## [What you will do]
Reproduce the listing word for word, starting with the line that contains "Find the location of a particular element. Image" and going on through the end of the listing.

---------------

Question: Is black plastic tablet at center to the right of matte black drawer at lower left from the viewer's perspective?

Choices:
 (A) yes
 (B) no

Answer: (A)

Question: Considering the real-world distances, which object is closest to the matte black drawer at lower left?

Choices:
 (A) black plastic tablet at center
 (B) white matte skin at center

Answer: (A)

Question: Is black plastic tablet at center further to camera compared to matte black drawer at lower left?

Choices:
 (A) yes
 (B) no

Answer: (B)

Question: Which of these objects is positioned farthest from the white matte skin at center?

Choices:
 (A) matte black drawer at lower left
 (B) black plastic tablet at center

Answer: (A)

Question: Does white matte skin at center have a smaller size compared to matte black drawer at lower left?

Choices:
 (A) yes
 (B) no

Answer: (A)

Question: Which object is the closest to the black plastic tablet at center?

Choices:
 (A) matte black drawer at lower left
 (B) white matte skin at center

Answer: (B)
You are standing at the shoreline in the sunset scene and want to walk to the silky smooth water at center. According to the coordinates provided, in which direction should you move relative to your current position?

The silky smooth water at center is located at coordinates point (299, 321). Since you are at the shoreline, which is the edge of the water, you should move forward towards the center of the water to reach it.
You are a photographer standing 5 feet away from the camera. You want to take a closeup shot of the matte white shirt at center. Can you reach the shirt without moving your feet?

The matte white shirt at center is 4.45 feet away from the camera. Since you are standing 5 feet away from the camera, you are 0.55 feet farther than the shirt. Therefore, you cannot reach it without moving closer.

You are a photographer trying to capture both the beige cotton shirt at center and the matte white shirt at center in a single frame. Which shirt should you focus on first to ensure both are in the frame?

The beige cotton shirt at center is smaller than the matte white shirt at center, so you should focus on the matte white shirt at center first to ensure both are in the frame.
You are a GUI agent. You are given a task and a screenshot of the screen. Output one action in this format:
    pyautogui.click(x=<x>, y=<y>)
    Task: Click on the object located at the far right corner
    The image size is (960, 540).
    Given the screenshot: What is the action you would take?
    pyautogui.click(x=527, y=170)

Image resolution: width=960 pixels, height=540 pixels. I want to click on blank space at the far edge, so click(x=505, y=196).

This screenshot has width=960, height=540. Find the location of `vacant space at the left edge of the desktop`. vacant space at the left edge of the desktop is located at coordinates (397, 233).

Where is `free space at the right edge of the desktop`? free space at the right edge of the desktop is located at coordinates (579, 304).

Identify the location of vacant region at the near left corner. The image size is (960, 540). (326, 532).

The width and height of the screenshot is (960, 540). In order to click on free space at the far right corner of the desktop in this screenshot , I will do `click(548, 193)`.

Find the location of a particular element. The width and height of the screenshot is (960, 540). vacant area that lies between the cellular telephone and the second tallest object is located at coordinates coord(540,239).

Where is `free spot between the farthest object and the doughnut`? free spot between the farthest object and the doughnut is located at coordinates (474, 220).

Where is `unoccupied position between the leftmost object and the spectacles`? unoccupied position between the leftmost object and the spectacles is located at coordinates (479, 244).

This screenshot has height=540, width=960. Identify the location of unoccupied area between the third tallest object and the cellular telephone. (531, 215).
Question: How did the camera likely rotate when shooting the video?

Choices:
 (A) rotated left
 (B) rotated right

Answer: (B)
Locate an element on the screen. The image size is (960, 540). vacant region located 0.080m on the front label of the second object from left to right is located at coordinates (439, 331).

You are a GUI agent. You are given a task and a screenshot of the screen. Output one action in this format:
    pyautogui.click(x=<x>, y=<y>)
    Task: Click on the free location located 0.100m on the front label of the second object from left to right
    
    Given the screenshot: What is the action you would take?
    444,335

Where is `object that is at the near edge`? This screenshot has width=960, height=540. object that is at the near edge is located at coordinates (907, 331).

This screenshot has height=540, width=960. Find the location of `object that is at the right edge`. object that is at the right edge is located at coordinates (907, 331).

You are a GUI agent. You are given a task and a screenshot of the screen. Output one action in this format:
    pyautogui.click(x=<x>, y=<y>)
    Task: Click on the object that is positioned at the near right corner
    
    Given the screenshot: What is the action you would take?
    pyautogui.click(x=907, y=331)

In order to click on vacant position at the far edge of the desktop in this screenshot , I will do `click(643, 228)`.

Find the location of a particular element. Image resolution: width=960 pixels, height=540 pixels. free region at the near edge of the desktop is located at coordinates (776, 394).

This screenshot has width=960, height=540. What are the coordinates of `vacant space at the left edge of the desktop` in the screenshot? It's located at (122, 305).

---------------

## [Solution for this task]
Find the location of a particular element. Image resolution: width=960 pixels, height=540 pixels. free region at the near edge of the desktop is located at coordinates (776, 394).

This screenshot has width=960, height=540. What are the coordinates of `vacant space at the left edge of the desktop` in the screenshot? It's located at (122, 305).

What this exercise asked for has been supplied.